Supplied data Start Marker

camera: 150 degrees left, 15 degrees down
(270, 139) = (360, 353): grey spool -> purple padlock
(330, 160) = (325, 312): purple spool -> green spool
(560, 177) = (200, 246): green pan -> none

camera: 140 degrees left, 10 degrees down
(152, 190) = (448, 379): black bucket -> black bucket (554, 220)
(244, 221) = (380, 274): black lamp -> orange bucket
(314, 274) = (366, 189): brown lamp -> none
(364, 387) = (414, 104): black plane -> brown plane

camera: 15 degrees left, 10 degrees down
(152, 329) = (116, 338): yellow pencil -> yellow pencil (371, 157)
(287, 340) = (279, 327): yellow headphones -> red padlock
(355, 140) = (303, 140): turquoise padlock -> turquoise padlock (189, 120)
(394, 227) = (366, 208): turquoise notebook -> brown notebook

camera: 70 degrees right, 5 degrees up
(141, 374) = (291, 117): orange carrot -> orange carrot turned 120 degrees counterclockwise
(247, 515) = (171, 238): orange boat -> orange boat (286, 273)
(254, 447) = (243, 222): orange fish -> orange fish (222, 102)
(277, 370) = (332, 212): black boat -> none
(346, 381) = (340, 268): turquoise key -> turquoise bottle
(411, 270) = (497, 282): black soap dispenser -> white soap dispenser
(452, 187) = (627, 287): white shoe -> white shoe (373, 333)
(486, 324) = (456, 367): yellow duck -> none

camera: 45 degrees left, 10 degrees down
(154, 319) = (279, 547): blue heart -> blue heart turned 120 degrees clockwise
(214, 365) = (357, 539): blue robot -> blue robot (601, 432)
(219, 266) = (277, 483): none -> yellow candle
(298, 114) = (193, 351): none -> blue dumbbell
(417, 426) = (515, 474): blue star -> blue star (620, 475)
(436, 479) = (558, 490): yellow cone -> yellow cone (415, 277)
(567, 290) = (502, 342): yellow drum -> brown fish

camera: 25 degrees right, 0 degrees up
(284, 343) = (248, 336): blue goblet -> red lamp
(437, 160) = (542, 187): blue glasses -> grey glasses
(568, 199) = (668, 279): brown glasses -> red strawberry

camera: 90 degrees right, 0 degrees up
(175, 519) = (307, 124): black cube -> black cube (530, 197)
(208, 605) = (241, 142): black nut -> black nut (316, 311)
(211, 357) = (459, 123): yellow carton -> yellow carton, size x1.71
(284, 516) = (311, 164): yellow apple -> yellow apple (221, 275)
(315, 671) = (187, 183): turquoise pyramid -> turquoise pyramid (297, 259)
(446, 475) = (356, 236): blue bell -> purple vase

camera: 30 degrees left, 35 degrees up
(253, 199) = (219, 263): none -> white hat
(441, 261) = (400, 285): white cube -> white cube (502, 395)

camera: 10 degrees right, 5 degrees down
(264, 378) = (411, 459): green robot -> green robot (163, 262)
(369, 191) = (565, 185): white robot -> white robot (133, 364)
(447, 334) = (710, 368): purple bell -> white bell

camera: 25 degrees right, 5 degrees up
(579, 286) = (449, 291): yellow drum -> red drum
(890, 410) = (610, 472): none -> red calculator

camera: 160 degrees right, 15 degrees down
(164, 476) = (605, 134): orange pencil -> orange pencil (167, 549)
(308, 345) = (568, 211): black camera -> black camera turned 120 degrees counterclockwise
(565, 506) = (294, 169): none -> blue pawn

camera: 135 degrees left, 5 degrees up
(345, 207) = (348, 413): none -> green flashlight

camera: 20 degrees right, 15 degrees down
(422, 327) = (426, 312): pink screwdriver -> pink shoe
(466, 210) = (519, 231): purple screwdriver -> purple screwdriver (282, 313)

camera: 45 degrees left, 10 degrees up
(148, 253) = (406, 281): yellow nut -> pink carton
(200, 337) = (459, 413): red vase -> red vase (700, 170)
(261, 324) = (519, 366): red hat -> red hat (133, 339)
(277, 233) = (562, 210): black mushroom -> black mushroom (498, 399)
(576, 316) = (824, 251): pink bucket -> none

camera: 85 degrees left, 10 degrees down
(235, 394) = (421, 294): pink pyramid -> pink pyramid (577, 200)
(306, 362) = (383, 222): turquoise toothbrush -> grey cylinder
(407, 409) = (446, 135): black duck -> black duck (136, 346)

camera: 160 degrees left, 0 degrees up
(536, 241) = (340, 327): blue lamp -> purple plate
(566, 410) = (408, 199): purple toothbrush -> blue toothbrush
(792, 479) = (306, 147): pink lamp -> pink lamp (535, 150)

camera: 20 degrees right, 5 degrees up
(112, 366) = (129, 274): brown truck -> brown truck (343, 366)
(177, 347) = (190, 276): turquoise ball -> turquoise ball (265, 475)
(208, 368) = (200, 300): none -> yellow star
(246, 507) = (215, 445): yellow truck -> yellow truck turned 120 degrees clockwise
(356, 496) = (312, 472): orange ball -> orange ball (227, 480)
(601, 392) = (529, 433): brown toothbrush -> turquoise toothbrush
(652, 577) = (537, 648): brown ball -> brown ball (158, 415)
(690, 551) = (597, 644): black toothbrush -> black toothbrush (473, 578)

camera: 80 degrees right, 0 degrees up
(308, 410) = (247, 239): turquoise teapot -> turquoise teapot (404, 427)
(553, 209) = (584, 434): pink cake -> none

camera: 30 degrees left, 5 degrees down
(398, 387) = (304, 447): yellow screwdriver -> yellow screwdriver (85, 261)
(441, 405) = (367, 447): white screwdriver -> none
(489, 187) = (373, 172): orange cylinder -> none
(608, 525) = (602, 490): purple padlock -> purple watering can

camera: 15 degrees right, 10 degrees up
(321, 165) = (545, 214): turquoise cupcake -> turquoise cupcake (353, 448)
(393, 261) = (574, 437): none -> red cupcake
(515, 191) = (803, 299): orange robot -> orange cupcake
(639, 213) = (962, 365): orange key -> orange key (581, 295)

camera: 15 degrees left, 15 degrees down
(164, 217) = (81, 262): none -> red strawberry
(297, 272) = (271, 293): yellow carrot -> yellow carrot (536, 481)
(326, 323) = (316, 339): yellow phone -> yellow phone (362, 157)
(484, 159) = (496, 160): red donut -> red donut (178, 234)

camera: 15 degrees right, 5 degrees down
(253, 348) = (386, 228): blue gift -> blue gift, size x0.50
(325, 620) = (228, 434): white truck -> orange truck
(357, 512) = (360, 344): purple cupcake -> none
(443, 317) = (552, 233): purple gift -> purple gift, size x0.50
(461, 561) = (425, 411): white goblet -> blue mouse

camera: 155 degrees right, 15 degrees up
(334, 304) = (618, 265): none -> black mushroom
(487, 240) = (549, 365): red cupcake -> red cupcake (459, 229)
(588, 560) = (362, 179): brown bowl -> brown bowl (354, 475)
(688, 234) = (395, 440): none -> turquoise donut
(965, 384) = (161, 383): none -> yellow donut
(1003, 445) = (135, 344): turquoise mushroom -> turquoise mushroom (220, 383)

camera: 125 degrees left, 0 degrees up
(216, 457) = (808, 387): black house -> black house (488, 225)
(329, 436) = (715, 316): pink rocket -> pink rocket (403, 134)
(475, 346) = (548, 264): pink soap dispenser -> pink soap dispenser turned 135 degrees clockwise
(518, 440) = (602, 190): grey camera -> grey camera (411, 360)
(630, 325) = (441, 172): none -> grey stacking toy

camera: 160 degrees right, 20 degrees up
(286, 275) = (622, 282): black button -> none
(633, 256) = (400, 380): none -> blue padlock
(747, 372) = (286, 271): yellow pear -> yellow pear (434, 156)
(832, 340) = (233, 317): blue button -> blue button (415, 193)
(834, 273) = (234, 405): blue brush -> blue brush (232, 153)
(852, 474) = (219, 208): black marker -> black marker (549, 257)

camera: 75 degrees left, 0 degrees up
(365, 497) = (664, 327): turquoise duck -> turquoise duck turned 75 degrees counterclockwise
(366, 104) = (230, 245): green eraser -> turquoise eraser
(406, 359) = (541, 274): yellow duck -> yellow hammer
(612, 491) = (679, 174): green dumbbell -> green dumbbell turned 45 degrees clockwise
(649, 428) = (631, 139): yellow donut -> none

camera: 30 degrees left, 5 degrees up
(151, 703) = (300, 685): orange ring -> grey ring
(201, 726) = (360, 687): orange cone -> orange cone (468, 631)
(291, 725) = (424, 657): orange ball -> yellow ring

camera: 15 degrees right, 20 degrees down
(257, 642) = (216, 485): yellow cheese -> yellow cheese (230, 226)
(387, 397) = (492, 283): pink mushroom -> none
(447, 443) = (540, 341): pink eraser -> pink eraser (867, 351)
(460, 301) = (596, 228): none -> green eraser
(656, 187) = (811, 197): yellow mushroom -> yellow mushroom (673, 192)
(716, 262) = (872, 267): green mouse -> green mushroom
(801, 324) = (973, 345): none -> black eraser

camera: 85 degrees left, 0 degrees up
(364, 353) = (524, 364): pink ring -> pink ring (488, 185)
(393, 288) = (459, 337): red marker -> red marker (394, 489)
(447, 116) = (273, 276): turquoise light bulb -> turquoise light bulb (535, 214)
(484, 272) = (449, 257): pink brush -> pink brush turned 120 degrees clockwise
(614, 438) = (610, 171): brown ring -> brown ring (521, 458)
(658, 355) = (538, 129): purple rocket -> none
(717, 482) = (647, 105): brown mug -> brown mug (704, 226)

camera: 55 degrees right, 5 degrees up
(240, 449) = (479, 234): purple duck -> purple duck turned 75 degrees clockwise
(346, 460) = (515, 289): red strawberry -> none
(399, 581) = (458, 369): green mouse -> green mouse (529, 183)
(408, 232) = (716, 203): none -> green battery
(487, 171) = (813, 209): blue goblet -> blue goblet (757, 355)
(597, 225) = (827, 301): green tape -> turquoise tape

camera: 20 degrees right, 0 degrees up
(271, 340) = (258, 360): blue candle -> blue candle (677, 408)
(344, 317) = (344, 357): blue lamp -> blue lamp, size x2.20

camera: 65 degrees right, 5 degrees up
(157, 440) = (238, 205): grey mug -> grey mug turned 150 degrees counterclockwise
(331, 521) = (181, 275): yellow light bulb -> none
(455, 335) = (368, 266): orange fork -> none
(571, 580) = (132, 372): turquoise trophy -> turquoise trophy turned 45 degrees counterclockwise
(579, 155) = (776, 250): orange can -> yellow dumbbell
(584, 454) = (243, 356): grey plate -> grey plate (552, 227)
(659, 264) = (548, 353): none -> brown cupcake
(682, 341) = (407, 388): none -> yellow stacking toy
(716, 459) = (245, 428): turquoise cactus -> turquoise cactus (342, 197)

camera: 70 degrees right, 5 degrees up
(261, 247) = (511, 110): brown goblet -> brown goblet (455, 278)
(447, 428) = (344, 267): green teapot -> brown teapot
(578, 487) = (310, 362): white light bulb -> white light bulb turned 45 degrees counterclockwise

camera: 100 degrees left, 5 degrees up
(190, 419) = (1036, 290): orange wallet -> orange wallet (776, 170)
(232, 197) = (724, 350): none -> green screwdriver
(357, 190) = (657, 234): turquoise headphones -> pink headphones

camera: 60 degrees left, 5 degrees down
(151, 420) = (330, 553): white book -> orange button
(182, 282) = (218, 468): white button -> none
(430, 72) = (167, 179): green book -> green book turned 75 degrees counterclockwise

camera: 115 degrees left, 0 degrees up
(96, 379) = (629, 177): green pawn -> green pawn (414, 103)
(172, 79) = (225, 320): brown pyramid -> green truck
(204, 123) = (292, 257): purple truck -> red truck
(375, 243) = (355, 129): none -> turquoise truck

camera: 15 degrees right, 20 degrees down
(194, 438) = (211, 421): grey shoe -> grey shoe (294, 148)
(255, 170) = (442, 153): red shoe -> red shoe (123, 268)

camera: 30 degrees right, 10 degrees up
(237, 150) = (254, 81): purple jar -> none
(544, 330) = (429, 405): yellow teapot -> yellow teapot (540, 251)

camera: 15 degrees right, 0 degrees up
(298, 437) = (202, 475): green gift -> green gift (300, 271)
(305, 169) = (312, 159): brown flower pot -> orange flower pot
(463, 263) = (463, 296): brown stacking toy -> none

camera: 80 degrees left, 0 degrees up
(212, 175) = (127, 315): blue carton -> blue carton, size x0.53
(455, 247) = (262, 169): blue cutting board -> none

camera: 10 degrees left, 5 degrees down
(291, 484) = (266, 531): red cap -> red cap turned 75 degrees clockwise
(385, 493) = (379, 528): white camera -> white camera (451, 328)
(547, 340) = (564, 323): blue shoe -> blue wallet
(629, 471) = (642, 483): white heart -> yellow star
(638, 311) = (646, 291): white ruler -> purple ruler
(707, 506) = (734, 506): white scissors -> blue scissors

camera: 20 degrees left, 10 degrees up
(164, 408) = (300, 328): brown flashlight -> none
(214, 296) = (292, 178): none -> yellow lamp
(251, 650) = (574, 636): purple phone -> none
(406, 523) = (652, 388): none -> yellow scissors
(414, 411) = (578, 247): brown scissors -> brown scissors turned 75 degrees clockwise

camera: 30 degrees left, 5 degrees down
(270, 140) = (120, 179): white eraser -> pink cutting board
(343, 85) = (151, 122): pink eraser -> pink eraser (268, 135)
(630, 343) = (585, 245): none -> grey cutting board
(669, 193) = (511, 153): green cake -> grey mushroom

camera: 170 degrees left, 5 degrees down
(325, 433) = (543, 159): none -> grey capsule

Supplied data End Marker

If a line in the records above contains "board", copy that line.

(455, 247) = (262, 169): blue cutting board -> none
(270, 140) = (120, 179): white eraser -> pink cutting board
(630, 343) = (585, 245): none -> grey cutting board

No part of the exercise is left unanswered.